Whenever a line in the material below contains "left", copy that line.
DATASET Start Marker
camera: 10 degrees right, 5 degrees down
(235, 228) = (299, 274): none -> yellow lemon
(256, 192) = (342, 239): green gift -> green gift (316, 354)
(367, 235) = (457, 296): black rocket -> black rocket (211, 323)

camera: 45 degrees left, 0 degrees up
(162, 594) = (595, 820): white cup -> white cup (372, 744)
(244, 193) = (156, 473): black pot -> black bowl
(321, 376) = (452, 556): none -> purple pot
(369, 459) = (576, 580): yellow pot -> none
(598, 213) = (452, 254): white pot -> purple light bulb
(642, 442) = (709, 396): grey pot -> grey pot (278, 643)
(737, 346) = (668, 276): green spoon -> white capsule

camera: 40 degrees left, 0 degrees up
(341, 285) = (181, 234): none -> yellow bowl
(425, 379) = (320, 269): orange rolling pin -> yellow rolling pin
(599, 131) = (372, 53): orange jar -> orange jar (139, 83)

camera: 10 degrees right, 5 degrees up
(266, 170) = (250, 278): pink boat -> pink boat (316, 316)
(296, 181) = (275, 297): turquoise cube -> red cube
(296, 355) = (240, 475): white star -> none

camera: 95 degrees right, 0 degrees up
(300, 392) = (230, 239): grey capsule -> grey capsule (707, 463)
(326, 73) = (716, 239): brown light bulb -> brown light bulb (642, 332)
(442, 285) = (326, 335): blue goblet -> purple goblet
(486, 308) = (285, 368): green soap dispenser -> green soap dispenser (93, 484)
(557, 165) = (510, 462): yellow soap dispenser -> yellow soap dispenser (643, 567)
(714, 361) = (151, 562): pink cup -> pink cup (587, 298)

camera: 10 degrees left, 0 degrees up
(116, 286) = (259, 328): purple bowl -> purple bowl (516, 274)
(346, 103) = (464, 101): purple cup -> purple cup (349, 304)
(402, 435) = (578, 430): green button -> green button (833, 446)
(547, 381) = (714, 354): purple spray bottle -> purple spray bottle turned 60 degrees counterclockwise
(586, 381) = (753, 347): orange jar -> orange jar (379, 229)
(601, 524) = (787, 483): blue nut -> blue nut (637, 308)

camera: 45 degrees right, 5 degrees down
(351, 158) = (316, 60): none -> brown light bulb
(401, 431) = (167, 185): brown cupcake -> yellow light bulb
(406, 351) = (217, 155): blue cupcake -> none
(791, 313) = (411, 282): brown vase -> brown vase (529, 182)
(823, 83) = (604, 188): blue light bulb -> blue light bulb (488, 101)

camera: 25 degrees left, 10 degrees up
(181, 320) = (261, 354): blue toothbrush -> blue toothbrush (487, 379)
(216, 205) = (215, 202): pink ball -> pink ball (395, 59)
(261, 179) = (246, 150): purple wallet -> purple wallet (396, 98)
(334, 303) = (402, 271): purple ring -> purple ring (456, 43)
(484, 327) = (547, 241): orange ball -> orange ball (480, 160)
DATASET End Marker
**RESPONSE TO THE EXERCISE:**
camera: 45 degrees left, 0 degrees up
camera: 40 degrees left, 0 degrees up
camera: 10 degrees left, 0 degrees up
camera: 25 degrees left, 10 degrees up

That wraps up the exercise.